* [Assignment]:
Retype the entries below without any change.

========

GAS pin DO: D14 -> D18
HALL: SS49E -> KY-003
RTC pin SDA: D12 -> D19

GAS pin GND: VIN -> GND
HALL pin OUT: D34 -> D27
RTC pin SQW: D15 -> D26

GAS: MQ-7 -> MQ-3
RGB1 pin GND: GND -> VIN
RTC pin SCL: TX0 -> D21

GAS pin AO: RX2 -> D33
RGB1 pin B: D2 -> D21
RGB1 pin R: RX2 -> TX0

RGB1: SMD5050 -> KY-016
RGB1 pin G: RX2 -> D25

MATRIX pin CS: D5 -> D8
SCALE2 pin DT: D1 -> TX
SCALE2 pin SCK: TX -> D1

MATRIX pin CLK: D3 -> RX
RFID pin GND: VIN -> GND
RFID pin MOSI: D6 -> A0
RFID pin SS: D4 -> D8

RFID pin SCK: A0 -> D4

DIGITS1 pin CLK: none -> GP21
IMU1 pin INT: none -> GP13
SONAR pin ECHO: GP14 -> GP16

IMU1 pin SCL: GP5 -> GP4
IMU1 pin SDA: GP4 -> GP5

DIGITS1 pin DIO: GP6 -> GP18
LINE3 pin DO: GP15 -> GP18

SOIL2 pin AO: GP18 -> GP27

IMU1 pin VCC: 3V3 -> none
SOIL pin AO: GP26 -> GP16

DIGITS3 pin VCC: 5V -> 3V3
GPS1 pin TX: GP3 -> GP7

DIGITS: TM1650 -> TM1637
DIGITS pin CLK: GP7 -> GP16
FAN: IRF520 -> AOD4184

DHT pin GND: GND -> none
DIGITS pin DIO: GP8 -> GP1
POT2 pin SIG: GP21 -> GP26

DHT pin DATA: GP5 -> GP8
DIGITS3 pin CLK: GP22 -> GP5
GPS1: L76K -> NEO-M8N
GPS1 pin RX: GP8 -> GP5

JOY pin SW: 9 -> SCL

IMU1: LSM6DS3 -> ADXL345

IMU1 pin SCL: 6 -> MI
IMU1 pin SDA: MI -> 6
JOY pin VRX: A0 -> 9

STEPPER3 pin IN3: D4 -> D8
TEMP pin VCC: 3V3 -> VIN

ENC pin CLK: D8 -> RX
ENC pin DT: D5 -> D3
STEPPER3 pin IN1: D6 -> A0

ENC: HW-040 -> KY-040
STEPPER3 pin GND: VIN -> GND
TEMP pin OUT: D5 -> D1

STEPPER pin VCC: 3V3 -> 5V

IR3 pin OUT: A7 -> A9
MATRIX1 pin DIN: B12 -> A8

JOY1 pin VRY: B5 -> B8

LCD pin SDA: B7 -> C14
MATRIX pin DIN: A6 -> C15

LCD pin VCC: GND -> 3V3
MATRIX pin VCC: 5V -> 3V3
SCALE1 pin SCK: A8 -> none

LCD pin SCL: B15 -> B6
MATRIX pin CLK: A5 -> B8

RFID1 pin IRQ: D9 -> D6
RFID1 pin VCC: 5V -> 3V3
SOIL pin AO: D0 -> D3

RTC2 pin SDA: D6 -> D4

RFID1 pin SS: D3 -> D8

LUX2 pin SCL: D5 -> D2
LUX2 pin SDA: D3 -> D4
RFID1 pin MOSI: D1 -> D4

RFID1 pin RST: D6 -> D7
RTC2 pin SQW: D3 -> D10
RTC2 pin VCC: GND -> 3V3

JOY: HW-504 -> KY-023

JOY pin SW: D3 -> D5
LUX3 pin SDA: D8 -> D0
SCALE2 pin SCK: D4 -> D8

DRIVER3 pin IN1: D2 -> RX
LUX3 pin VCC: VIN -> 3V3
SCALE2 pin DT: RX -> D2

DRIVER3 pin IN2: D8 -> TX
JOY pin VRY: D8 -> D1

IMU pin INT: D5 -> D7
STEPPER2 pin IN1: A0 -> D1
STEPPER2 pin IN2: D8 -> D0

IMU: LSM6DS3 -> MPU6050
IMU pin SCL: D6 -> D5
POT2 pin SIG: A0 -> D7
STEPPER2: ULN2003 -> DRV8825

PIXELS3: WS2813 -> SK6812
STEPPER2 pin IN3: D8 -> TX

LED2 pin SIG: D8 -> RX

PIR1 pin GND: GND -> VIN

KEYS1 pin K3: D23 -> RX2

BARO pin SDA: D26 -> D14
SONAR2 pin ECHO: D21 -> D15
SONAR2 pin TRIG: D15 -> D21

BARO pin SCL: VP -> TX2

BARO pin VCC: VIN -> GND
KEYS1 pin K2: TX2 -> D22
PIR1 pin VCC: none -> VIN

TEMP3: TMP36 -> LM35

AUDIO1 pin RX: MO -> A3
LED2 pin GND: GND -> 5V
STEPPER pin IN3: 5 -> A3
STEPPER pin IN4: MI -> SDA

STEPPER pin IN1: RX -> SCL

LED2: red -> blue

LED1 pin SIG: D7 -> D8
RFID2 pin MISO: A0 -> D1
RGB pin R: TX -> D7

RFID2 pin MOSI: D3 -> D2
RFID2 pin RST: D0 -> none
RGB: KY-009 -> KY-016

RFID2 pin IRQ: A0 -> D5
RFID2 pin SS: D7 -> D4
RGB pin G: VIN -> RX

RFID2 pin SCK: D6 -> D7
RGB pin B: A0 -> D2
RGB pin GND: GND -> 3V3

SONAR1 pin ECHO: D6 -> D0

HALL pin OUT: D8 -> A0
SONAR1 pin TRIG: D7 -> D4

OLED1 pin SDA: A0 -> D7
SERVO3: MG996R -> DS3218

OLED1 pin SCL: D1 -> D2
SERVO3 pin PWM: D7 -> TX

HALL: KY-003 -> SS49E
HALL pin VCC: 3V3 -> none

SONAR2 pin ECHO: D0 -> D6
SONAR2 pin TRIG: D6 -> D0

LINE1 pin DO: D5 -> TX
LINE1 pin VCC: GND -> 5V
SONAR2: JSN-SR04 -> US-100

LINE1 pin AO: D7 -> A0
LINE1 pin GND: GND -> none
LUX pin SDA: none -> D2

========

* [Answer to the problem]:
GAS pin DO: D14 -> D18
HALL: SS49E -> KY-003
RTC pin SDA: D12 -> D19

GAS pin GND: VIN -> GND
HALL pin OUT: D34 -> D27
RTC pin SQW: D15 -> D26

GAS: MQ-7 -> MQ-3
RGB1 pin GND: GND -> VIN
RTC pin SCL: TX0 -> D21

GAS pin AO: RX2 -> D33
RGB1 pin B: D2 -> D21
RGB1 pin R: RX2 -> TX0

RGB1: SMD5050 -> KY-016
RGB1 pin G: RX2 -> D25

MATRIX pin CS: D5 -> D8
SCALE2 pin DT: D1 -> TX
SCALE2 pin SCK: TX -> D1

MATRIX pin CLK: D3 -> RX
RFID pin GND: VIN -> GND
RFID pin MOSI: D6 -> A0
RFID pin SS: D4 -> D8

RFID pin SCK: A0 -> D4

DIGITS1 pin CLK: none -> GP21
IMU1 pin INT: none -> GP13
SONAR pin ECHO: GP14 -> GP16

IMU1 pin SCL: GP5 -> GP4
IMU1 pin SDA: GP4 -> GP5

DIGITS1 pin DIO: GP6 -> GP18
LINE3 pin DO: GP15 -> GP18

SOIL2 pin AO: GP18 -> GP27

IMU1 pin VCC: 3V3 -> none
SOIL pin AO: GP26 -> GP16

DIGITS3 pin VCC: 5V -> 3V3
GPS1 pin TX: GP3 -> GP7

DIGITS: TM1650 -> TM1637
DIGITS pin CLK: GP7 -> GP16
FAN: IRF520 -> AOD4184

DHT pin GND: GND -> none
DIGITS pin DIO: GP8 -> GP1
POT2 pin SIG: GP21 -> GP26

DHT pin DATA: GP5 -> GP8
DIGITS3 pin CLK: GP22 -> GP5
GPS1: L76K -> NEO-M8N
GPS1 pin RX: GP8 -> GP5

JOY pin SW: 9 -> SCL

IMU1: LSM6DS3 -> ADXL345

IMU1 pin SCL: 6 -> MI
IMU1 pin SDA: MI -> 6
JOY pin VRX: A0 -> 9

STEPPER3 pin IN3: D4 -> D8
TEMP pin VCC: 3V3 -> VIN

ENC pin CLK: D8 -> RX
ENC pin DT: D5 -> D3
STEPPER3 pin IN1: D6 -> A0

ENC: HW-040 -> KY-040
STEPPER3 pin GND: VIN -> GND
TEMP pin OUT: D5 -> D1

STEPPER pin VCC: 3V3 -> 5V

IR3 pin OUT: A7 -> A9
MATRIX1 pin DIN: B12 -> A8

JOY1 pin VRY: B5 -> B8

LCD pin SDA: B7 -> C14
MATRIX pin DIN: A6 -> C15

LCD pin VCC: GND -> 3V3
MATRIX pin VCC: 5V -> 3V3
SCALE1 pin SCK: A8 -> none

LCD pin SCL: B15 -> B6
MATRIX pin CLK: A5 -> B8

RFID1 pin IRQ: D9 -> D6
RFID1 pin VCC: 5V -> 3V3
SOIL pin AO: D0 -> D3

RTC2 pin SDA: D6 -> D4

RFID1 pin SS: D3 -> D8

LUX2 pin SCL: D5 -> D2
LUX2 pin SDA: D3 -> D4
RFID1 pin MOSI: D1 -> D4

RFID1 pin RST: D6 -> D7
RTC2 pin SQW: D3 -> D10
RTC2 pin VCC: GND -> 3V3

JOY: HW-504 -> KY-023

JOY pin SW: D3 -> D5
LUX3 pin SDA: D8 -> D0
SCALE2 pin SCK: D4 -> D8

DRIVER3 pin IN1: D2 -> RX
LUX3 pin VCC: VIN -> 3V3
SCALE2 pin DT: RX -> D2

DRIVER3 pin IN2: D8 -> TX
JOY pin VRY: D8 -> D1

IMU pin INT: D5 -> D7
STEPPER2 pin IN1: A0 -> D1
STEPPER2 pin IN2: D8 -> D0

IMU: LSM6DS3 -> MPU6050
IMU pin SCL: D6 -> D5
POT2 pin SIG: A0 -> D7
STEPPER2: ULN2003 -> DRV8825

PIXELS3: WS2813 -> SK6812
STEPPER2 pin IN3: D8 -> TX

LED2 pin SIG: D8 -> RX

PIR1 pin GND: GND -> VIN

KEYS1 pin K3: D23 -> RX2

BARO pin SDA: D26 -> D14
SONAR2 pin ECHO: D21 -> D15
SONAR2 pin TRIG: D15 -> D21

BARO pin SCL: VP -> TX2

BARO pin VCC: VIN -> GND
KEYS1 pin K2: TX2 -> D22
PIR1 pin VCC: none -> VIN

TEMP3: TMP36 -> LM35

AUDIO1 pin RX: MO -> A3
LED2 pin GND: GND -> 5V
STEPPER pin IN3: 5 -> A3
STEPPER pin IN4: MI -> SDA

STEPPER pin IN1: RX -> SCL

LED2: red -> blue

LED1 pin SIG: D7 -> D8
RFID2 pin MISO: A0 -> D1
RGB pin R: TX -> D7

RFID2 pin MOSI: D3 -> D2
RFID2 pin RST: D0 -> none
RGB: KY-009 -> KY-016

RFID2 pin IRQ: A0 -> D5
RFID2 pin SS: D7 -> D4
RGB pin G: VIN -> RX

RFID2 pin SCK: D6 -> D7
RGB pin B: A0 -> D2
RGB pin GND: GND -> 3V3

SONAR1 pin ECHO: D6 -> D0

HALL pin OUT: D8 -> A0
SONAR1 pin TRIG: D7 -> D4

OLED1 pin SDA: A0 -> D7
SERVO3: MG996R -> DS3218

OLED1 pin SCL: D1 -> D2
SERVO3 pin PWM: D7 -> TX

HALL: KY-003 -> SS49E
HALL pin VCC: 3V3 -> none

SONAR2 pin ECHO: D0 -> D6
SONAR2 pin TRIG: D6 -> D0

LINE1 pin DO: D5 -> TX
LINE1 pin VCC: GND -> 5V
SONAR2: JSN-SR04 -> US-100

LINE1 pin AO: D7 -> A0
LINE1 pin GND: GND -> none
LUX pin SDA: none -> D2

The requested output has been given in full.